= Activity =
Your task is to find every line of the listing that includes "building" and copy it.

= Listed records =
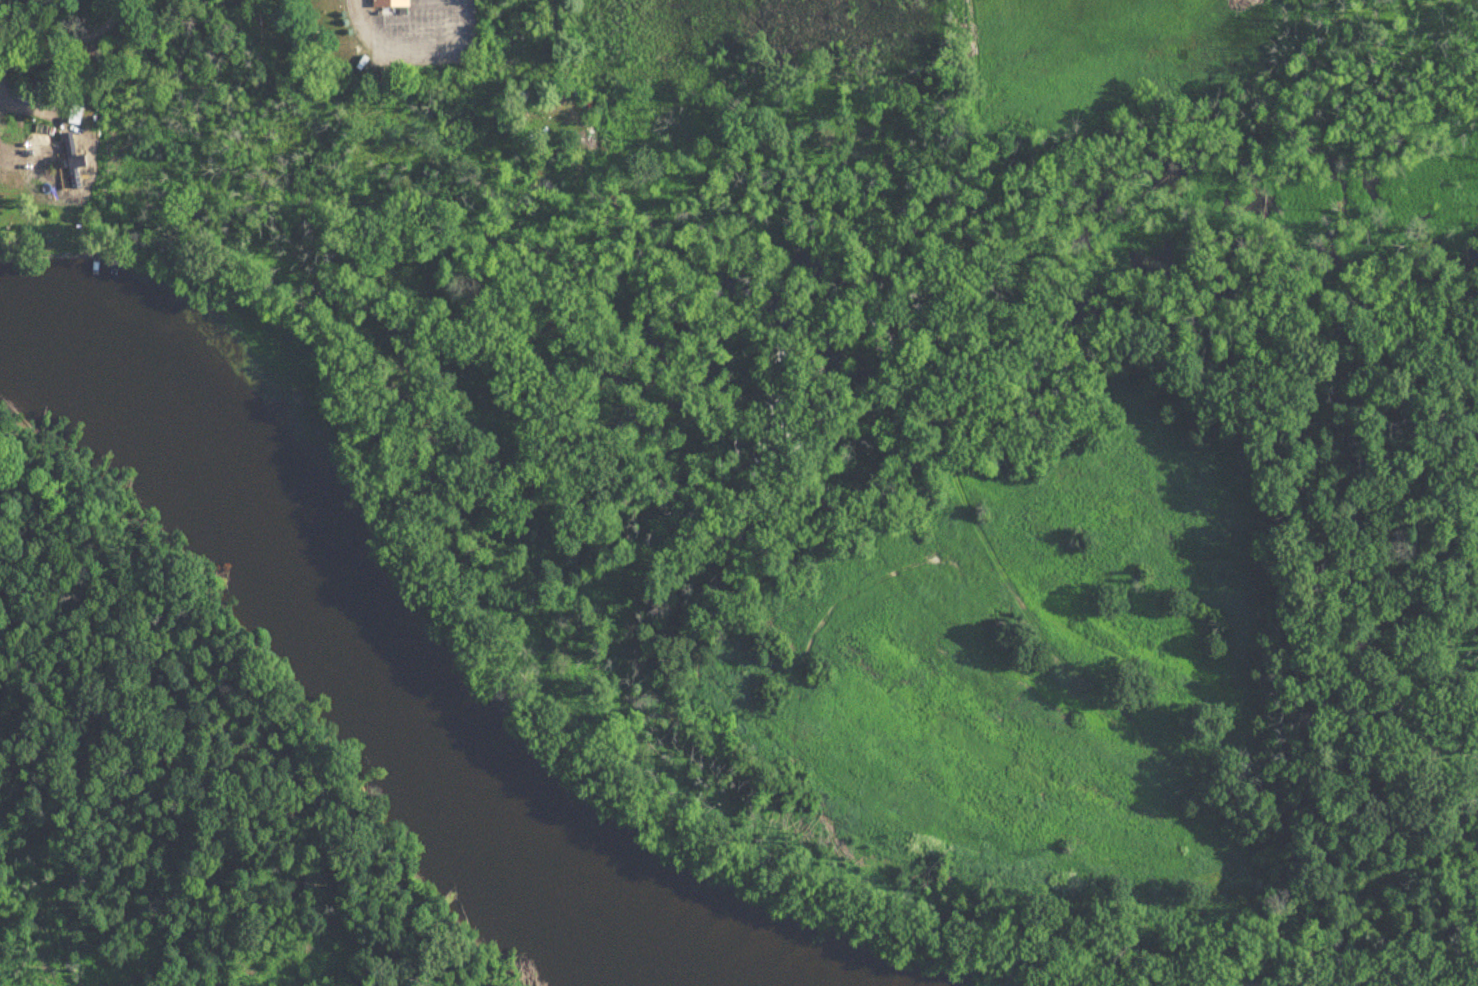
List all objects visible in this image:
building: (388, 3)
road: (416, 44)
road: (559, 46)
road: (79, 51)
river: (366, 677)

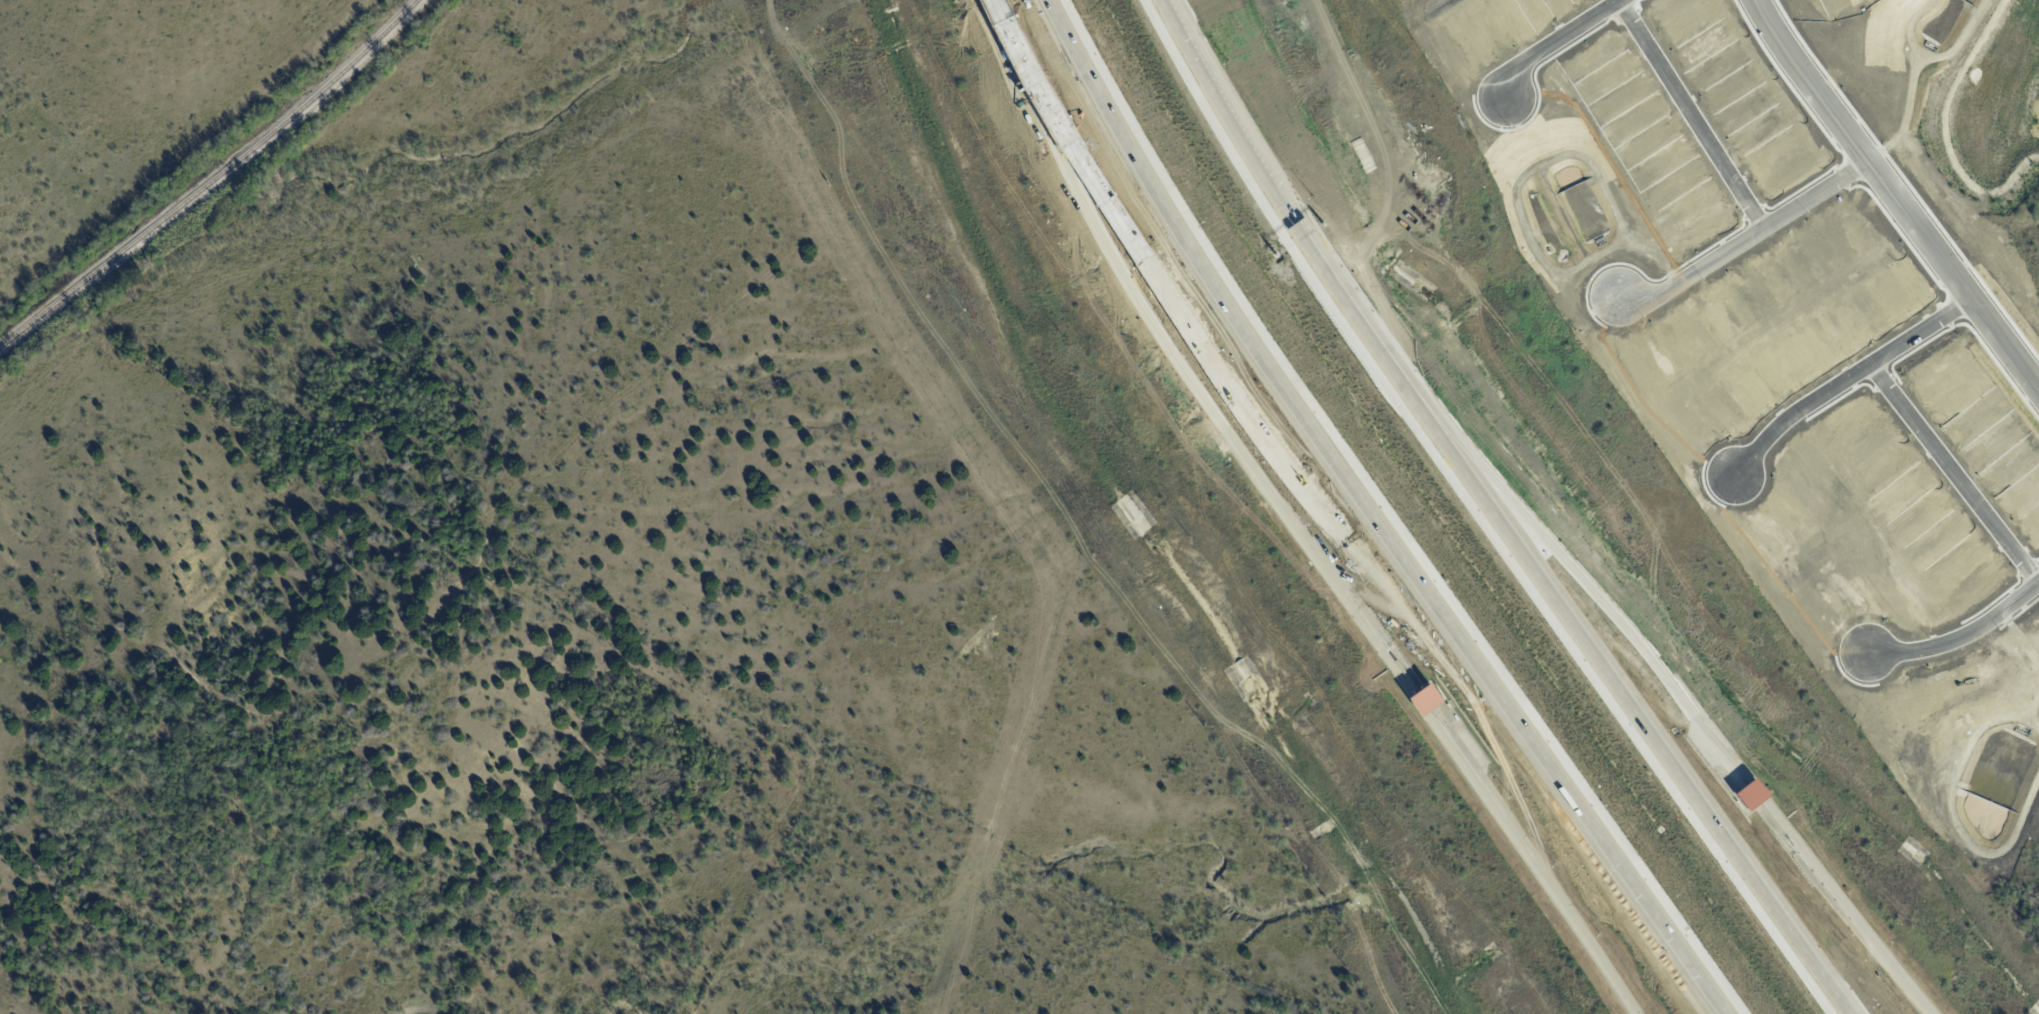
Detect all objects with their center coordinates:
road: (993, 3)
road: (1556, 45)
road: (1692, 116)
road: (1079, 153)
road: (1261, 169)
railway: (214, 180)
road: (1897, 193)
road: (1747, 239)
road: (1178, 362)
road: (1847, 379)
road: (1955, 473)
road: (1372, 517)
road: (1560, 553)
road: (1354, 555)
road: (1958, 638)
road: (1608, 674)
building: (1424, 700)
road: (1418, 704)
road: (1756, 790)
building: (1750, 794)
road: (1535, 862)
road: (1845, 908)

= Solution to the problem =
building: (388, 3)
building: (1424, 700)
building: (1750, 794)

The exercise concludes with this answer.